SOURCE DATA →
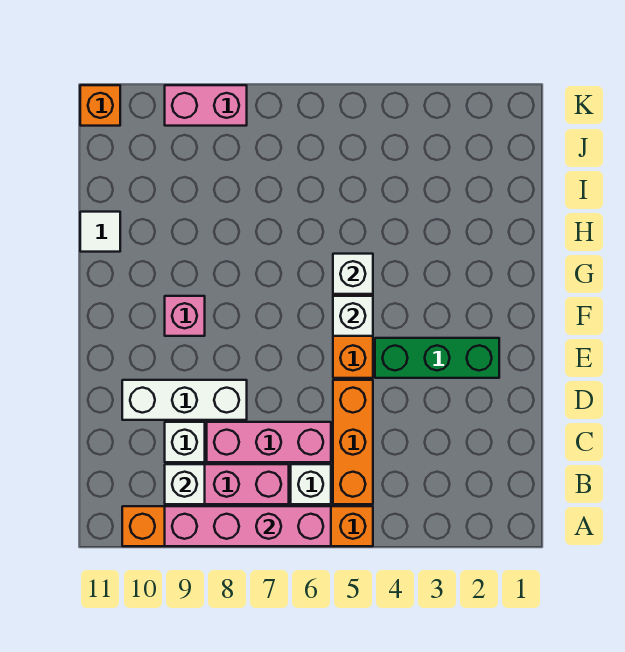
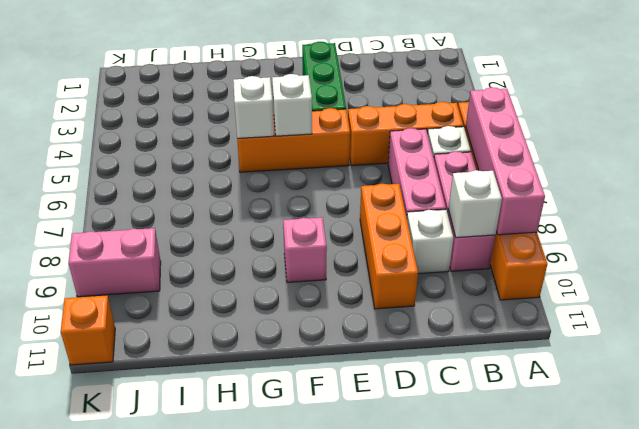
white brick D8:D10 level 1 -> orange brick D8:D10 level 1
white tile H11 level 1 -> none
pink brick K8:K9 level 1 -> pink brick J9:K9 level 1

WHAT IS NEEDED → The word "white" occurs on certain lines of the material; count those lines and respond with the number only.

EXERCISE RESPONSE → 2